* [PROBLEM]: Among the entries below, one stretch runs from the line that contains "TOF pin XSHUT: GP12 -> GP8" through the line that contains "LCD pin SCL: C13 -> B15". Repeat that stretch exactly, ends included, and only that.
___ SOURCE DATA ___
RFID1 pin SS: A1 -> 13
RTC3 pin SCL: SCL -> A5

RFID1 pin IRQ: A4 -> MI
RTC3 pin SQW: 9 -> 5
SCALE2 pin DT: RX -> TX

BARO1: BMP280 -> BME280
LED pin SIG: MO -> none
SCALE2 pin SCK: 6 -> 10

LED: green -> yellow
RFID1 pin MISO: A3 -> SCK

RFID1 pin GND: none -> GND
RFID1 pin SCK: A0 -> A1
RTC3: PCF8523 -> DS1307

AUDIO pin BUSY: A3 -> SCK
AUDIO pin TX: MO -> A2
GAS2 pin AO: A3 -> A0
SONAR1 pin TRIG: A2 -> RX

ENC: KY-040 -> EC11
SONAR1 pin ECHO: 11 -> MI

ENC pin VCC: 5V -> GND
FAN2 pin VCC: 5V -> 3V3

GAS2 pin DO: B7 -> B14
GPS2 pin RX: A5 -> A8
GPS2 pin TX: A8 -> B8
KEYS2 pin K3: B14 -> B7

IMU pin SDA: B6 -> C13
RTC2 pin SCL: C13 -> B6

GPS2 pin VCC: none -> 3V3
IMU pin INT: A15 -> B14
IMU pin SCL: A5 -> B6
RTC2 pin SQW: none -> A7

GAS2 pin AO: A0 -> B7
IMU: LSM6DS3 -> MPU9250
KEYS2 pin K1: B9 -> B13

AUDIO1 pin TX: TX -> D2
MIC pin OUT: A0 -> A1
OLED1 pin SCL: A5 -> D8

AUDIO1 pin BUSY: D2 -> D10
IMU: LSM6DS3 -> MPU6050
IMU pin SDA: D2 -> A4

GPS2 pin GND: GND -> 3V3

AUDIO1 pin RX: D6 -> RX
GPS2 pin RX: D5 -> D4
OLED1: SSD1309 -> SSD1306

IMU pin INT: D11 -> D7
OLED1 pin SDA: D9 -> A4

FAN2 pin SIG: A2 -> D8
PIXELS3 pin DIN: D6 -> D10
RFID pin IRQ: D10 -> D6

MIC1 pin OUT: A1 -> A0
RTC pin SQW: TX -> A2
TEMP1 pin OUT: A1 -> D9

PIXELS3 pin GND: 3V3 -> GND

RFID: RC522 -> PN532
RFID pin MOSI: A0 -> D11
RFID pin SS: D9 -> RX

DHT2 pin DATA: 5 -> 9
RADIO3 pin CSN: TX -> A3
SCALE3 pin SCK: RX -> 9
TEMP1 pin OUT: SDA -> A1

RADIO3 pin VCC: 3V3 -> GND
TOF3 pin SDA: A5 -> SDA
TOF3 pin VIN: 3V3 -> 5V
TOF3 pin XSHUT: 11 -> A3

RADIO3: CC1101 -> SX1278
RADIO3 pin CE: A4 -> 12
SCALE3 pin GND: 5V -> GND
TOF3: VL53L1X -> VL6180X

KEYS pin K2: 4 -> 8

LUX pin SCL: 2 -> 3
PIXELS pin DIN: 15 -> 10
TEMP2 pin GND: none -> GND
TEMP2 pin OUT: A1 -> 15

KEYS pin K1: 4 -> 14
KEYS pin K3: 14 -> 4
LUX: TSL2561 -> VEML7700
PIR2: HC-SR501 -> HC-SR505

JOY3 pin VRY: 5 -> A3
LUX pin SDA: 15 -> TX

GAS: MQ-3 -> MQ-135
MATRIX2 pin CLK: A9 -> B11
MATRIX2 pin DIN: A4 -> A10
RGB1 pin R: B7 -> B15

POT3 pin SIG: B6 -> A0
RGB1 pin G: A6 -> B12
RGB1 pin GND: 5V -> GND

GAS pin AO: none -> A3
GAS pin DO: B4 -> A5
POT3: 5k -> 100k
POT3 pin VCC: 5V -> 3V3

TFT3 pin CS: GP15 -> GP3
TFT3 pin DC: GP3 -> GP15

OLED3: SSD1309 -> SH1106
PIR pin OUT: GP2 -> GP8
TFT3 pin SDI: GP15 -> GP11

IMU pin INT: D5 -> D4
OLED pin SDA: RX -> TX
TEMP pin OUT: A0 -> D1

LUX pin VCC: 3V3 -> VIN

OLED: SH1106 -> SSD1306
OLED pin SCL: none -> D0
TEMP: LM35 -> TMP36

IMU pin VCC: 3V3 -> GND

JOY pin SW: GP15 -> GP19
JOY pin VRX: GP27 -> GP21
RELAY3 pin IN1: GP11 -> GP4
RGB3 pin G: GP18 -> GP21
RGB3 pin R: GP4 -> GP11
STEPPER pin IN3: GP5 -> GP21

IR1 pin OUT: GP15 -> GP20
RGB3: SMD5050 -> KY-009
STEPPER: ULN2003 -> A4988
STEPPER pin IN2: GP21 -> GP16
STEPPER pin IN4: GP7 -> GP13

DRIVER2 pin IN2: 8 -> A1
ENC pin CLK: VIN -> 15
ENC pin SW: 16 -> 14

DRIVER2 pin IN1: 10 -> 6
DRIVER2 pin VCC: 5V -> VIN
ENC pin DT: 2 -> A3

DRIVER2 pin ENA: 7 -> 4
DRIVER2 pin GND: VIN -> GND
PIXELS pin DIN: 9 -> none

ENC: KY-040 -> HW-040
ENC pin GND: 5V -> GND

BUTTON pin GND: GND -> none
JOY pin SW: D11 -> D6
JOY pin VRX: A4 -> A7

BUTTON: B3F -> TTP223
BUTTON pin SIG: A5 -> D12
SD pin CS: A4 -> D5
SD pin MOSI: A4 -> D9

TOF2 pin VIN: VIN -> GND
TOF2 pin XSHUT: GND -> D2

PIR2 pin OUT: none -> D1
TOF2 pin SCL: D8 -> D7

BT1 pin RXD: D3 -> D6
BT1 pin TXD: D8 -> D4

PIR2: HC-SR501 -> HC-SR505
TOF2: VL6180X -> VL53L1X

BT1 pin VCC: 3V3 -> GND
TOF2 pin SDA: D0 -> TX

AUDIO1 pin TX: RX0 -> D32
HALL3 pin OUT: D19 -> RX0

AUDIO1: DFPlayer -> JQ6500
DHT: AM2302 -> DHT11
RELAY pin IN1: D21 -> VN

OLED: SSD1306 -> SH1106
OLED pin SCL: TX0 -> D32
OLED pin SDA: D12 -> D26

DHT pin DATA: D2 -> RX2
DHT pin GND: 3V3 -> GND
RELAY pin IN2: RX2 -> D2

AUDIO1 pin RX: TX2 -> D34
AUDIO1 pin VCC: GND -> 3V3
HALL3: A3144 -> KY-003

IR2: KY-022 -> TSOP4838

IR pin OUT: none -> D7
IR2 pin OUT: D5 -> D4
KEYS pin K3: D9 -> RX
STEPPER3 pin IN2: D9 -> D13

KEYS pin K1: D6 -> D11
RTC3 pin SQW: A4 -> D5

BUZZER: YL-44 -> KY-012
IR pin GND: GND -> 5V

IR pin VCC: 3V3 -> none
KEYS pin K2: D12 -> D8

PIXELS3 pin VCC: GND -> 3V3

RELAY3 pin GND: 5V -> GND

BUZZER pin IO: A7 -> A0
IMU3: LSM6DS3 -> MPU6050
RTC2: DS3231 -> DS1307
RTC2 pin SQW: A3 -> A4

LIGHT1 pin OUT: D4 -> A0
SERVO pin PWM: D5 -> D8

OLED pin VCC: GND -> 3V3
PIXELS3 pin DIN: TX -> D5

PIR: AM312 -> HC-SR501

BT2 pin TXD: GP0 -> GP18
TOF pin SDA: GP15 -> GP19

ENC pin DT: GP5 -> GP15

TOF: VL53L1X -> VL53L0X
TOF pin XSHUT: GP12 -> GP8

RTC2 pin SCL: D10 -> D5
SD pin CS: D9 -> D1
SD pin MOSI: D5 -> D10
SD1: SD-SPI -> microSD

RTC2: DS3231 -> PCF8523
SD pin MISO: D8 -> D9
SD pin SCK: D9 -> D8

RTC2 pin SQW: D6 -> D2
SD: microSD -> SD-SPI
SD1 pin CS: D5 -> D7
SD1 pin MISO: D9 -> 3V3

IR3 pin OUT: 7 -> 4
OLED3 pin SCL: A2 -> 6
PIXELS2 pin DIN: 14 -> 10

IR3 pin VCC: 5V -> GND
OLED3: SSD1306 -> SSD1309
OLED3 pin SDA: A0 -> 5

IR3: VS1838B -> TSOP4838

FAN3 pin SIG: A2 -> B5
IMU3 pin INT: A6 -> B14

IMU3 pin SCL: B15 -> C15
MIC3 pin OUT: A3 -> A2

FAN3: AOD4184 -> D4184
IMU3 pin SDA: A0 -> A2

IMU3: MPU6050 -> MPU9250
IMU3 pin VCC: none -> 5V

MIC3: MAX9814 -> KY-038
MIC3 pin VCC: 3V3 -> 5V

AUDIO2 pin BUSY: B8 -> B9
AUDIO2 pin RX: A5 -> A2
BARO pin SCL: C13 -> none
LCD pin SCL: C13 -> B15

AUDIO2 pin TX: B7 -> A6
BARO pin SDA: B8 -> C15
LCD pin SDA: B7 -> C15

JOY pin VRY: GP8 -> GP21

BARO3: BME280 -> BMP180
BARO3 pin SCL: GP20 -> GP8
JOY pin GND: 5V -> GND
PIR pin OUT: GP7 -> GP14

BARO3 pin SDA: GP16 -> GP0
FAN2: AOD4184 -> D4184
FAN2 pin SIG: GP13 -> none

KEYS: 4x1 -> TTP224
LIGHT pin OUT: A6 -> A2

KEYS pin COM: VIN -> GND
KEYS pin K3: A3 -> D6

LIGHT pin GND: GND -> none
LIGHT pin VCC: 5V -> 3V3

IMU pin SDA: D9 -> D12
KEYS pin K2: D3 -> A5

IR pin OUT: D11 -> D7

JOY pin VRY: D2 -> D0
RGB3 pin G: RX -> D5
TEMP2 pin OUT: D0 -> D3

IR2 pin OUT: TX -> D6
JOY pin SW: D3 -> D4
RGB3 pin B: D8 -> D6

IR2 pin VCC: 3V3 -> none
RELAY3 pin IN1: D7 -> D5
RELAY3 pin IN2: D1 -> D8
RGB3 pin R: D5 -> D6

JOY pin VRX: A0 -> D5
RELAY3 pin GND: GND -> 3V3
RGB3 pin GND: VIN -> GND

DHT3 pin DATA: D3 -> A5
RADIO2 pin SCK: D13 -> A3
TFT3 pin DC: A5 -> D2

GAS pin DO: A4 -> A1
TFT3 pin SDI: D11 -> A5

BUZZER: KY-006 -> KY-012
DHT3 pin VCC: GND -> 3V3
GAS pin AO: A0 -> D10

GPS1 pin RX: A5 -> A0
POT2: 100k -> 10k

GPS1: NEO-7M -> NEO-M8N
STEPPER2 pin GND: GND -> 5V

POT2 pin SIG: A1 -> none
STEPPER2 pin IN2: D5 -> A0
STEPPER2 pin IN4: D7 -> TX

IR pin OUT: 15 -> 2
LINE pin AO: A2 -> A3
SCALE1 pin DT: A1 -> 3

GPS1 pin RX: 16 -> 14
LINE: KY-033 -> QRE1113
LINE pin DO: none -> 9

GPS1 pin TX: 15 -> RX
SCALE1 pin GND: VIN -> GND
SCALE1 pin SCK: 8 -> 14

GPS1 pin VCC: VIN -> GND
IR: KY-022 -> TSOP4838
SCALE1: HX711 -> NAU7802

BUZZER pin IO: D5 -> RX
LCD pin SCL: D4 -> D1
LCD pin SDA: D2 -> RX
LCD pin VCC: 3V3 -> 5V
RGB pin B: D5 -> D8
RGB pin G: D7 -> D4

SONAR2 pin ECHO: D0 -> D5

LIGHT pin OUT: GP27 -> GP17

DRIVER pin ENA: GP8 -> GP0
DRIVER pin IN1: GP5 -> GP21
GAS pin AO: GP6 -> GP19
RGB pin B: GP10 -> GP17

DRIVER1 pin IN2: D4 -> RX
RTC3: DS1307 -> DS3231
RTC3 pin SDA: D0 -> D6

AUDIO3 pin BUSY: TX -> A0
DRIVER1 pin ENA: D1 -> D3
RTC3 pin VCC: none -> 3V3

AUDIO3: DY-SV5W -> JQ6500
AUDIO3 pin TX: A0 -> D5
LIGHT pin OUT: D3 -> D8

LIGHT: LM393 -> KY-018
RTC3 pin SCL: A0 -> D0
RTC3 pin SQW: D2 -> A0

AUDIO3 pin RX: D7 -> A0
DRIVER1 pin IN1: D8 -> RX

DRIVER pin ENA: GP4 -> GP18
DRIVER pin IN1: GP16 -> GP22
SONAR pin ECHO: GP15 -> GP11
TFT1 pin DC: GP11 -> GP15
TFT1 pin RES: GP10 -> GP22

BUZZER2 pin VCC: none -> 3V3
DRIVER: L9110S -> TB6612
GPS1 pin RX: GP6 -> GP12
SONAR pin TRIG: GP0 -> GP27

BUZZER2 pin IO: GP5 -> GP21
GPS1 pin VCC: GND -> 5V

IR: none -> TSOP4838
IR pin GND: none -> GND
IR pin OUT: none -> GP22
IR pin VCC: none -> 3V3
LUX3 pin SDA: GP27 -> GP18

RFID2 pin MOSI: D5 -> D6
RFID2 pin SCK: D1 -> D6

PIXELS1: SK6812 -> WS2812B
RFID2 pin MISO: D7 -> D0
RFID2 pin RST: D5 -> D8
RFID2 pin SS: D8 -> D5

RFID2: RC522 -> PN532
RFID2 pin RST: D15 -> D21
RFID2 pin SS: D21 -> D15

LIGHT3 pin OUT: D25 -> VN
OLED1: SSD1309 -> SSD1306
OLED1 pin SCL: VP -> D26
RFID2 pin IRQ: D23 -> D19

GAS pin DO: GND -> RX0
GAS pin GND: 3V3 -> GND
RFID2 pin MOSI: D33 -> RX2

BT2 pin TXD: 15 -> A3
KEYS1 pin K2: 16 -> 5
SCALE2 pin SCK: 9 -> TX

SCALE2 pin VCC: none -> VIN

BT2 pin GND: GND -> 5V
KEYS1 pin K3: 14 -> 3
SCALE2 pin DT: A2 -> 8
___
* [WRITTEN ANSWER]:
TOF pin XSHUT: GP12 -> GP8

RTC2 pin SCL: D10 -> D5
SD pin CS: D9 -> D1
SD pin MOSI: D5 -> D10
SD1: SD-SPI -> microSD

RTC2: DS3231 -> PCF8523
SD pin MISO: D8 -> D9
SD pin SCK: D9 -> D8

RTC2 pin SQW: D6 -> D2
SD: microSD -> SD-SPI
SD1 pin CS: D5 -> D7
SD1 pin MISO: D9 -> 3V3

IR3 pin OUT: 7 -> 4
OLED3 pin SCL: A2 -> 6
PIXELS2 pin DIN: 14 -> 10

IR3 pin VCC: 5V -> GND
OLED3: SSD1306 -> SSD1309
OLED3 pin SDA: A0 -> 5

IR3: VS1838B -> TSOP4838

FAN3 pin SIG: A2 -> B5
IMU3 pin INT: A6 -> B14

IMU3 pin SCL: B15 -> C15
MIC3 pin OUT: A3 -> A2

FAN3: AOD4184 -> D4184
IMU3 pin SDA: A0 -> A2

IMU3: MPU6050 -> MPU9250
IMU3 pin VCC: none -> 5V

MIC3: MAX9814 -> KY-038
MIC3 pin VCC: 3V3 -> 5V

AUDIO2 pin BUSY: B8 -> B9
AUDIO2 pin RX: A5 -> A2
BARO pin SCL: C13 -> none
LCD pin SCL: C13 -> B15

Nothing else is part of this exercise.